*** AVAILABLE DATA

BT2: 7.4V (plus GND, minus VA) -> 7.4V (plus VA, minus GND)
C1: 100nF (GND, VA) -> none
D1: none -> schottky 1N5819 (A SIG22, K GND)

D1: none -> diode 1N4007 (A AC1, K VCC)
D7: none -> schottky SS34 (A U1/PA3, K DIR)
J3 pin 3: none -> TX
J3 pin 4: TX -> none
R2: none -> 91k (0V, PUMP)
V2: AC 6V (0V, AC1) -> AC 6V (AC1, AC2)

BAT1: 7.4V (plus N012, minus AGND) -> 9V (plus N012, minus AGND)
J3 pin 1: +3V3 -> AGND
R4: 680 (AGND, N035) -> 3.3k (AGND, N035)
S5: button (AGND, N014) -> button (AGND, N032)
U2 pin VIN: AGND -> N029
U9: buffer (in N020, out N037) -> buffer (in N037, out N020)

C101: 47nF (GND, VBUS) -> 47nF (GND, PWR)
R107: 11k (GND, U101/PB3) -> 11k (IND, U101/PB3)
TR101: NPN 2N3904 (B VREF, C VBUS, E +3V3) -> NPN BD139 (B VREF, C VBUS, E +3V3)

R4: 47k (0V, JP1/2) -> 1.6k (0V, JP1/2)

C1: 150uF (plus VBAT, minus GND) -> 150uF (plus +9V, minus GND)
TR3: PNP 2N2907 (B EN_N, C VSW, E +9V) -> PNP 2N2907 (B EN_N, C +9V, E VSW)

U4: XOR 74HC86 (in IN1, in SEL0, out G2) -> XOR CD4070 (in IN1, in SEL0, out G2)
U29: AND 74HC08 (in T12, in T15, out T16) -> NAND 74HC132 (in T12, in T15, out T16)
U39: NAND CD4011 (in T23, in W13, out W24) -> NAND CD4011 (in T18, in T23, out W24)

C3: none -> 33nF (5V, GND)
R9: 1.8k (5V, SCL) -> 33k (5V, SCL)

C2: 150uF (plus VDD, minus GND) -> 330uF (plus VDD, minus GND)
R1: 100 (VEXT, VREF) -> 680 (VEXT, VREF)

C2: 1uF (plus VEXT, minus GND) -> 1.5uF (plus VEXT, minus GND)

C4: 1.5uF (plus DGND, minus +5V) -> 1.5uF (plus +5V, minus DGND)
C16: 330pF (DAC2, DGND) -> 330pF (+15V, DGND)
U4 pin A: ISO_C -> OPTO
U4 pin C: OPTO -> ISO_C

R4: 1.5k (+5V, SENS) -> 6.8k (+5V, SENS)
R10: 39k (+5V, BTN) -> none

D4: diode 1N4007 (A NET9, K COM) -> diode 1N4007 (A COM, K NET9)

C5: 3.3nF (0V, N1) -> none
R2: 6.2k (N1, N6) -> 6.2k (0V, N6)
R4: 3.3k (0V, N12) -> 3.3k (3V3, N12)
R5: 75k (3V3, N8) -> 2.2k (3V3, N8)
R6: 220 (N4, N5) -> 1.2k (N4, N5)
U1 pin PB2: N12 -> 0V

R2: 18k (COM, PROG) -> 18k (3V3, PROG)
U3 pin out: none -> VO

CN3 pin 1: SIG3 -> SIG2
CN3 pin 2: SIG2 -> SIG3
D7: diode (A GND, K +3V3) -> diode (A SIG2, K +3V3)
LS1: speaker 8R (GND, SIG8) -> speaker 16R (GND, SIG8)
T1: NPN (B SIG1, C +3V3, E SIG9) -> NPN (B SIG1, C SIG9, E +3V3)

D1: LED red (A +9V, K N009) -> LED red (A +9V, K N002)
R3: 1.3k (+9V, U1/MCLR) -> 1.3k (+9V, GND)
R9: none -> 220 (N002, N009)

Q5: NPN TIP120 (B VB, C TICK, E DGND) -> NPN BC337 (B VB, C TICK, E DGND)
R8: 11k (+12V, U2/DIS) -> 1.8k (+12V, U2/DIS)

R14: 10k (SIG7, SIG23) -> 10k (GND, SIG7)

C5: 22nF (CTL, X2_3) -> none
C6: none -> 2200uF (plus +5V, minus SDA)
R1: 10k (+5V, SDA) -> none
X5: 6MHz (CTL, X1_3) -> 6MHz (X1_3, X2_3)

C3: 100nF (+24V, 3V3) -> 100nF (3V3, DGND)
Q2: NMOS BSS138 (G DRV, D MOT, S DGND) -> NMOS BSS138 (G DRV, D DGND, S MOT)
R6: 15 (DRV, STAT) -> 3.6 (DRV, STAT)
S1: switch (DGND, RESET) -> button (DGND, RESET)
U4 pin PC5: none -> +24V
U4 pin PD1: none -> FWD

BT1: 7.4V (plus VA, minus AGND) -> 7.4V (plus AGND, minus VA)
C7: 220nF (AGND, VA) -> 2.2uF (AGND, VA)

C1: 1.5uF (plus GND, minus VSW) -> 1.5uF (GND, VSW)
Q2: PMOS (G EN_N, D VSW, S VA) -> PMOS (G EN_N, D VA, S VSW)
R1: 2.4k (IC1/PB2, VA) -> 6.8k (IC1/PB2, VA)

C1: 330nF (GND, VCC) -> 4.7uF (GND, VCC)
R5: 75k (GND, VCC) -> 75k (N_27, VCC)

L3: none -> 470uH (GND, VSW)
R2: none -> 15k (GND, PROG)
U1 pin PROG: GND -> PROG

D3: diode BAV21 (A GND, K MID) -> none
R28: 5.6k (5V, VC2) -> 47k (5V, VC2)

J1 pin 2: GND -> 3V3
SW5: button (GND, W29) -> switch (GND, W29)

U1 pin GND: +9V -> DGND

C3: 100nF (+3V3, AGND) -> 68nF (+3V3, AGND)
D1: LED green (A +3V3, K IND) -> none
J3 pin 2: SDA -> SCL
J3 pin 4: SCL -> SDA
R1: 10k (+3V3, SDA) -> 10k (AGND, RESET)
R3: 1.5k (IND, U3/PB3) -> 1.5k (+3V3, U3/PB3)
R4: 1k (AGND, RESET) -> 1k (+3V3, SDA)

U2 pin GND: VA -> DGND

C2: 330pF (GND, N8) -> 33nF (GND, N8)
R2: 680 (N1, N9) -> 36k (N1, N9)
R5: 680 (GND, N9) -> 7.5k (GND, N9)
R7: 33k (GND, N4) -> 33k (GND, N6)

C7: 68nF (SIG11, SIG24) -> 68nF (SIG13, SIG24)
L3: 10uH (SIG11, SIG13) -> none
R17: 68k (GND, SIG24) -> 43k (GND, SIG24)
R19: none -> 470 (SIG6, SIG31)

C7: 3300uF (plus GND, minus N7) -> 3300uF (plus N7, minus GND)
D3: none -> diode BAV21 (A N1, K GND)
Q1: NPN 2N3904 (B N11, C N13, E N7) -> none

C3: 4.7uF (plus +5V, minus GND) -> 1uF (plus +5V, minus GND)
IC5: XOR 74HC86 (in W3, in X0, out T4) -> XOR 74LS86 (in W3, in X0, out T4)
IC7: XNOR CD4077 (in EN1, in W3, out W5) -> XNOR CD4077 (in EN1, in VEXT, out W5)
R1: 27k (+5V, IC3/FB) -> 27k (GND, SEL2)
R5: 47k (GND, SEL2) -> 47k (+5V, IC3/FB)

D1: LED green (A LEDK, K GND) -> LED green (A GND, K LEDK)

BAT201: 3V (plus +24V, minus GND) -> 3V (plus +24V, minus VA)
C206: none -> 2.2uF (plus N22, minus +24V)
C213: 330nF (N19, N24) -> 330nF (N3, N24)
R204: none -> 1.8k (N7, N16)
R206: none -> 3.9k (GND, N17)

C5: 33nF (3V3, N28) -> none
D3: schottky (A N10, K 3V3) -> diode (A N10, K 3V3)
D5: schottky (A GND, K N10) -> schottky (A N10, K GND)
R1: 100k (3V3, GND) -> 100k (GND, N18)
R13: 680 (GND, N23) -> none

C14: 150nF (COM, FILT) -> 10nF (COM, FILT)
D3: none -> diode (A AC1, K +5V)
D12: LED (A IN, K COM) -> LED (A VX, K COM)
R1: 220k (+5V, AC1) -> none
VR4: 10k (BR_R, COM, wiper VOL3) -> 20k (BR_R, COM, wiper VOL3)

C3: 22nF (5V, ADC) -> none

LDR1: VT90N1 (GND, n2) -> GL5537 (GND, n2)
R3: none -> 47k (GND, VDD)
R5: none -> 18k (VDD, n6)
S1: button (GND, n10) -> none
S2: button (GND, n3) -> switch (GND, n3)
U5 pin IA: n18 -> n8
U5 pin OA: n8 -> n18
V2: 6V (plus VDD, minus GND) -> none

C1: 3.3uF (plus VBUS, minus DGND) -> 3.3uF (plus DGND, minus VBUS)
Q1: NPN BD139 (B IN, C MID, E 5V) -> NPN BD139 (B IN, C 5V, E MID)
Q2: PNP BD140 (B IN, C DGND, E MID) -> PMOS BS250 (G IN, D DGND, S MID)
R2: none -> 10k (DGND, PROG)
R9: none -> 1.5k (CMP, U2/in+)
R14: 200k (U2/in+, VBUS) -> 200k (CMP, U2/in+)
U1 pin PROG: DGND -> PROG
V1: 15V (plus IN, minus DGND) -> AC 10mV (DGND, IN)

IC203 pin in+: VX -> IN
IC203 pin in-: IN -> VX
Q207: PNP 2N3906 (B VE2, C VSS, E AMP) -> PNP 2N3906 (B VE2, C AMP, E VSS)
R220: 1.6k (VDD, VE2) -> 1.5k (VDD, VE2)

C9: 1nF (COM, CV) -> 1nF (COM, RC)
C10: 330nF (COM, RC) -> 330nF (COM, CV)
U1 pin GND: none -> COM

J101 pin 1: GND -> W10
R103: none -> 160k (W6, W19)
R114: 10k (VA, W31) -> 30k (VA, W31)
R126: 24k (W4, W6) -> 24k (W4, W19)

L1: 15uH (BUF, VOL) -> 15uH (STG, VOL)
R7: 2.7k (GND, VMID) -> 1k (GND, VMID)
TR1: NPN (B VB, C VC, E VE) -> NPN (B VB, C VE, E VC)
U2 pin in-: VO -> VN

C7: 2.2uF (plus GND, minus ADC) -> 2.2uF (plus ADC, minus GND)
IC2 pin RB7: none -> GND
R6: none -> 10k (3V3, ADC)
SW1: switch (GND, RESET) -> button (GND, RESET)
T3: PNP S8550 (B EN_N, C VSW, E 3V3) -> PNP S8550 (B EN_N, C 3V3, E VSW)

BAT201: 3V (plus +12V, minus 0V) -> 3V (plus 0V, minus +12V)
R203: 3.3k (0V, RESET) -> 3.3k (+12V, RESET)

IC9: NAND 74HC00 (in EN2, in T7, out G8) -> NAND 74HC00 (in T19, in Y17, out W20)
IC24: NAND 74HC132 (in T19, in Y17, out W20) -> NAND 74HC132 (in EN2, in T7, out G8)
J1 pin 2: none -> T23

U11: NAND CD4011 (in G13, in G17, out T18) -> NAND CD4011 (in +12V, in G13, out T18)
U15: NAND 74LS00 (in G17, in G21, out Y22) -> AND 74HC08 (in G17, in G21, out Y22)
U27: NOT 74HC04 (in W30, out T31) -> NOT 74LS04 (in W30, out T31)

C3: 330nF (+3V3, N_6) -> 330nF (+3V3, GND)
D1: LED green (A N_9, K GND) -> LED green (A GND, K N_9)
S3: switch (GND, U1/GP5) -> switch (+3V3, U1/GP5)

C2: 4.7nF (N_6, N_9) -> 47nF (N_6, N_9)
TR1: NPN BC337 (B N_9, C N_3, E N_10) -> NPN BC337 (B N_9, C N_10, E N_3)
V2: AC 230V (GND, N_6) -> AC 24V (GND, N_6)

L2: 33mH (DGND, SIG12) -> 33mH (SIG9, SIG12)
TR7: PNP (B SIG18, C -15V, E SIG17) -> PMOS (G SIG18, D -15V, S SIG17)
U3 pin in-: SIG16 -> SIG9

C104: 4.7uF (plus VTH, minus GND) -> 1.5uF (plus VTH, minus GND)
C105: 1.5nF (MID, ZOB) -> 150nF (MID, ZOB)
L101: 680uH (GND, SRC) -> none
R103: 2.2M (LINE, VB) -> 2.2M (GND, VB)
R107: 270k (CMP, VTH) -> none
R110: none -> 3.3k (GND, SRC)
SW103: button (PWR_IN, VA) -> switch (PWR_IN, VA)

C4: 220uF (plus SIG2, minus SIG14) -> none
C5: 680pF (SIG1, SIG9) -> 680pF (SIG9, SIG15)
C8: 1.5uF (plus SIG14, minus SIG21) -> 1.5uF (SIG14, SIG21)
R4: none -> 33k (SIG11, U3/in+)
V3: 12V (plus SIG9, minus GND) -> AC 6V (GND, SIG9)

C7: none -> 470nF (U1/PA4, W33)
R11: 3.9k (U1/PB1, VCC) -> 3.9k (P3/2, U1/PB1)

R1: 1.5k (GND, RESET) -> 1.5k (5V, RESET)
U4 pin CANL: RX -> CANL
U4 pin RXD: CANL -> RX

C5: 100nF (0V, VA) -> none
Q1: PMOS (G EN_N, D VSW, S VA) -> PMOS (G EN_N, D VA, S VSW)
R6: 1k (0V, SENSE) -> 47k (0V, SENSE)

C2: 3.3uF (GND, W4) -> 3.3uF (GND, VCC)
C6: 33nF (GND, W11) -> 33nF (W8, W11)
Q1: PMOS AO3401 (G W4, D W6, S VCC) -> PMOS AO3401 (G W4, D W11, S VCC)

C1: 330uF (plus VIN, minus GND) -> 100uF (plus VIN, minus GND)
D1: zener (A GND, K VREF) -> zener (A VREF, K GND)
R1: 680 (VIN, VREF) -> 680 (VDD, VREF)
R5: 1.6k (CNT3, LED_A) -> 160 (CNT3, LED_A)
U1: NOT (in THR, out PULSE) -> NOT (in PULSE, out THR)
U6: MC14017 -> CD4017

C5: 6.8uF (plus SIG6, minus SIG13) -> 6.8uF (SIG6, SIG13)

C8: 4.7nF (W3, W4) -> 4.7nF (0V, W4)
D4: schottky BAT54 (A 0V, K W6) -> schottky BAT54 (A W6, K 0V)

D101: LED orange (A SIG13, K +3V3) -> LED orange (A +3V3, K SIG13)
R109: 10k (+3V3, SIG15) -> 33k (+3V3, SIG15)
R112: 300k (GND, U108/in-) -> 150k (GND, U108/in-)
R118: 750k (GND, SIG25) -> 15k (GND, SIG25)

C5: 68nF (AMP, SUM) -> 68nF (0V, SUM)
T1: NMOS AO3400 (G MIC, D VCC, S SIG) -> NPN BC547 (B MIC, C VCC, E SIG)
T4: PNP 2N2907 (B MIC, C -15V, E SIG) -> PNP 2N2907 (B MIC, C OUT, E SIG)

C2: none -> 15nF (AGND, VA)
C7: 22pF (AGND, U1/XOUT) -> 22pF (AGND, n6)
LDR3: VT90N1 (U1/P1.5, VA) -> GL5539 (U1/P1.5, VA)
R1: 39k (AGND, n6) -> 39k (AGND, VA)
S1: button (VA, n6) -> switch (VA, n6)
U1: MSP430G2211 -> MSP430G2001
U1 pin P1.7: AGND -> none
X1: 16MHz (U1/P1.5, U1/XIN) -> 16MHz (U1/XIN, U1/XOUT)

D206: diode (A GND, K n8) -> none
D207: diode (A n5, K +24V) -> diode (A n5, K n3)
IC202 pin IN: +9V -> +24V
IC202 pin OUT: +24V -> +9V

******

ACTIVITY: Output, from the data above, the lines from the line with "S3: switch (GND, U1/GP5)" to the line with "U1: NOT (in" exactly as they stand, both ends included and nothing else.

YOUR SOLUTION:
S3: switch (GND, U1/GP5) -> switch (+3V3, U1/GP5)

C2: 4.7nF (N_6, N_9) -> 47nF (N_6, N_9)
TR1: NPN BC337 (B N_9, C N_3, E N_10) -> NPN BC337 (B N_9, C N_10, E N_3)
V2: AC 230V (GND, N_6) -> AC 24V (GND, N_6)

L2: 33mH (DGND, SIG12) -> 33mH (SIG9, SIG12)
TR7: PNP (B SIG18, C -15V, E SIG17) -> PMOS (G SIG18, D -15V, S SIG17)
U3 pin in-: SIG16 -> SIG9

C104: 4.7uF (plus VTH, minus GND) -> 1.5uF (plus VTH, minus GND)
C105: 1.5nF (MID, ZOB) -> 150nF (MID, ZOB)
L101: 680uH (GND, SRC) -> none
R103: 2.2M (LINE, VB) -> 2.2M (GND, VB)
R107: 270k (CMP, VTH) -> none
R110: none -> 3.3k (GND, SRC)
SW103: button (PWR_IN, VA) -> switch (PWR_IN, VA)

C4: 220uF (plus SIG2, minus SIG14) -> none
C5: 680pF (SIG1, SIG9) -> 680pF (SIG9, SIG15)
C8: 1.5uF (plus SIG14, minus SIG21) -> 1.5uF (SIG14, SIG21)
R4: none -> 33k (SIG11, U3/in+)
V3: 12V (plus SIG9, minus GND) -> AC 6V (GND, SIG9)

C7: none -> 470nF (U1/PA4, W33)
R11: 3.9k (U1/PB1, VCC) -> 3.9k (P3/2, U1/PB1)

R1: 1.5k (GND, RESET) -> 1.5k (5V, RESET)
U4 pin CANL: RX -> CANL
U4 pin RXD: CANL -> RX

C5: 100nF (0V, VA) -> none
Q1: PMOS (G EN_N, D VSW, S VA) -> PMOS (G EN_N, D VA, S VSW)
R6: 1k (0V, SENSE) -> 47k (0V, SENSE)

C2: 3.3uF (GND, W4) -> 3.3uF (GND, VCC)
C6: 33nF (GND, W11) -> 33nF (W8, W11)
Q1: PMOS AO3401 (G W4, D W6, S VCC) -> PMOS AO3401 (G W4, D W11, S VCC)

C1: 330uF (plus VIN, minus GND) -> 100uF (plus VIN, minus GND)
D1: zener (A GND, K VREF) -> zener (A VREF, K GND)
R1: 680 (VIN, VREF) -> 680 (VDD, VREF)
R5: 1.6k (CNT3, LED_A) -> 160 (CNT3, LED_A)
U1: NOT (in THR, out PULSE) -> NOT (in PULSE, out THR)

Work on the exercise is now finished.